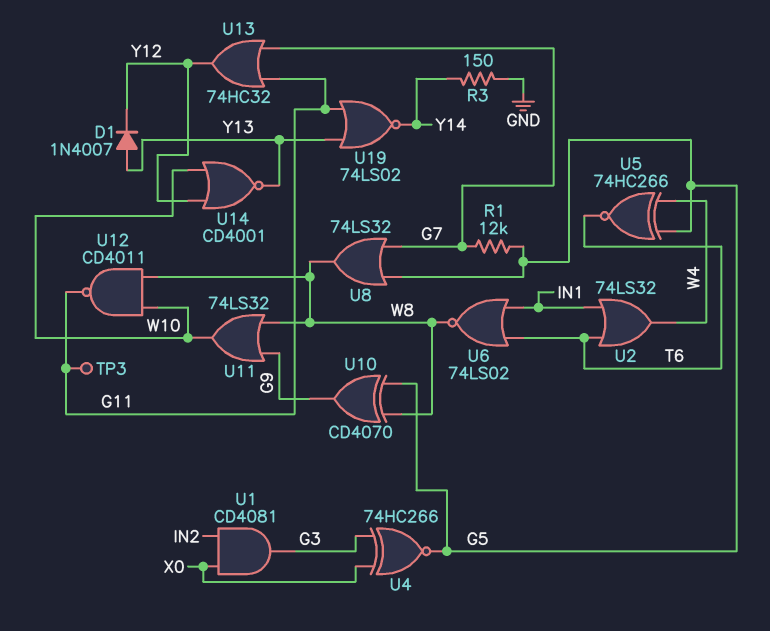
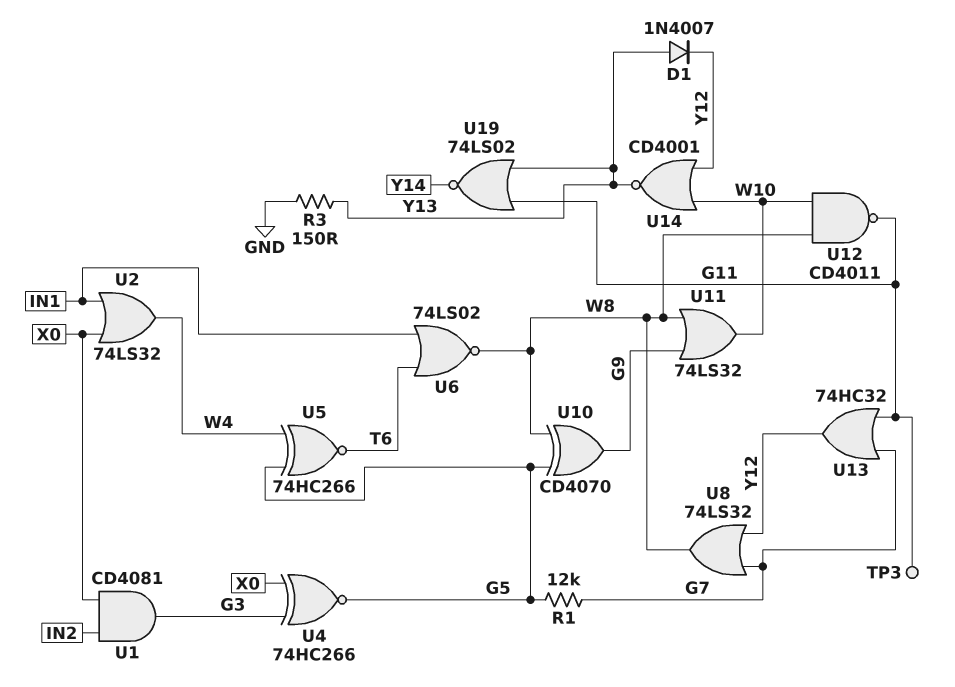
R3: 150 (GND, Y14) -> 150 (GND, Y13)
U2: OR 74LS32 (in IN1, in T6, out W4) -> OR 74LS32 (in IN1, in X0, out W4)
U8: OR 74LS32 (in G5, in G7, out W8) -> OR 74LS32 (in G7, in Y12, out W8)

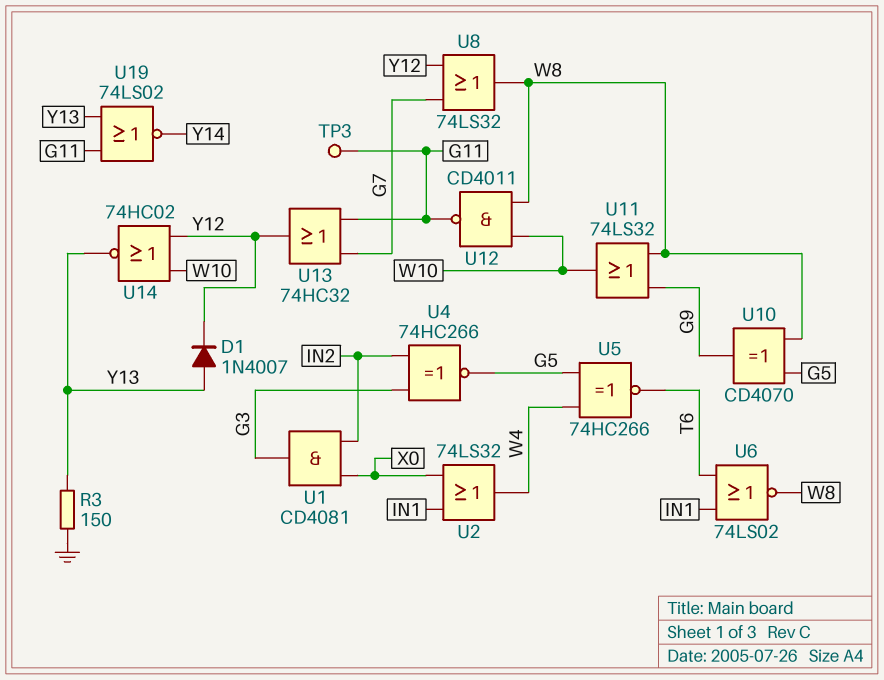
R1: 12k (G5, G7) -> none
U4: XNOR 74HC266 (in G3, in X0, out G5) -> XNOR 74HC266 (in G3, in IN2, out G5)
U14: NOR CD4001 (in W10, in Y12, out Y13) -> NOR 74HC02 (in W10, in Y12, out Y13)

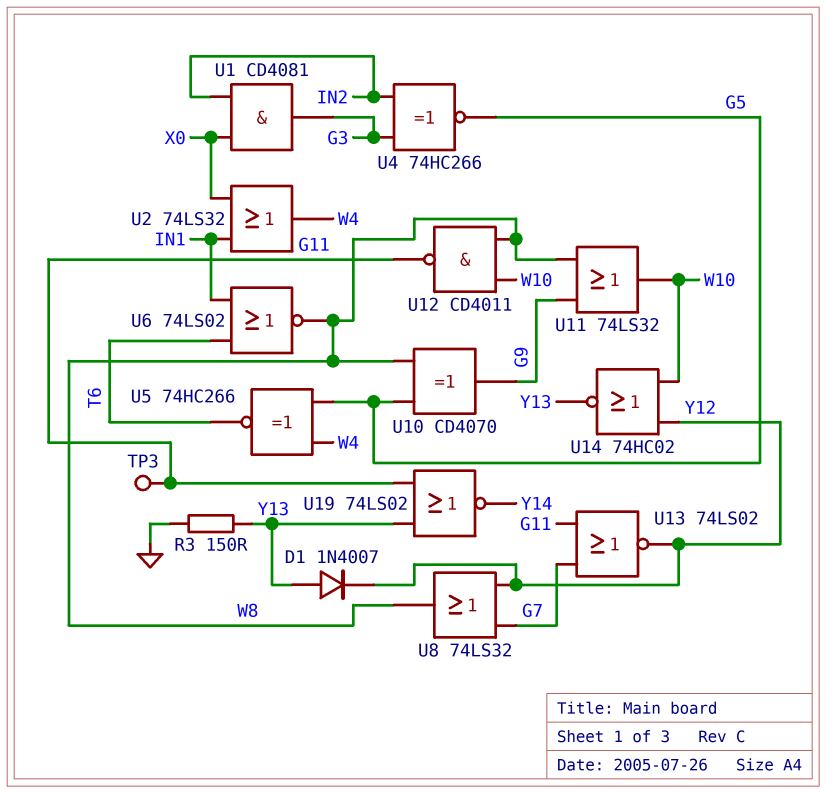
U13: OR 74HC32 (in G7, in G11, out Y12) -> NOR 74LS02 (in G7, in G11, out Y12)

--- --- ---

**Required action:** Any picture in the data is to be skipped, while each line is returned exactly as written.

**Solution to the exercise:**
R3: 150 (GND, Y14) -> 150 (GND, Y13)
U2: OR 74LS32 (in IN1, in T6, out W4) -> OR 74LS32 (in IN1, in X0, out W4)
U8: OR 74LS32 (in G5, in G7, out W8) -> OR 74LS32 (in G7, in Y12, out W8)

R1: 12k (G5, G7) -> none
U4: XNOR 74HC266 (in G3, in X0, out G5) -> XNOR 74HC266 (in G3, in IN2, out G5)
U14: NOR CD4001 (in W10, in Y12, out Y13) -> NOR 74HC02 (in W10, in Y12, out Y13)

U13: OR 74HC32 (in G7, in G11, out Y12) -> NOR 74LS02 (in G7, in G11, out Y12)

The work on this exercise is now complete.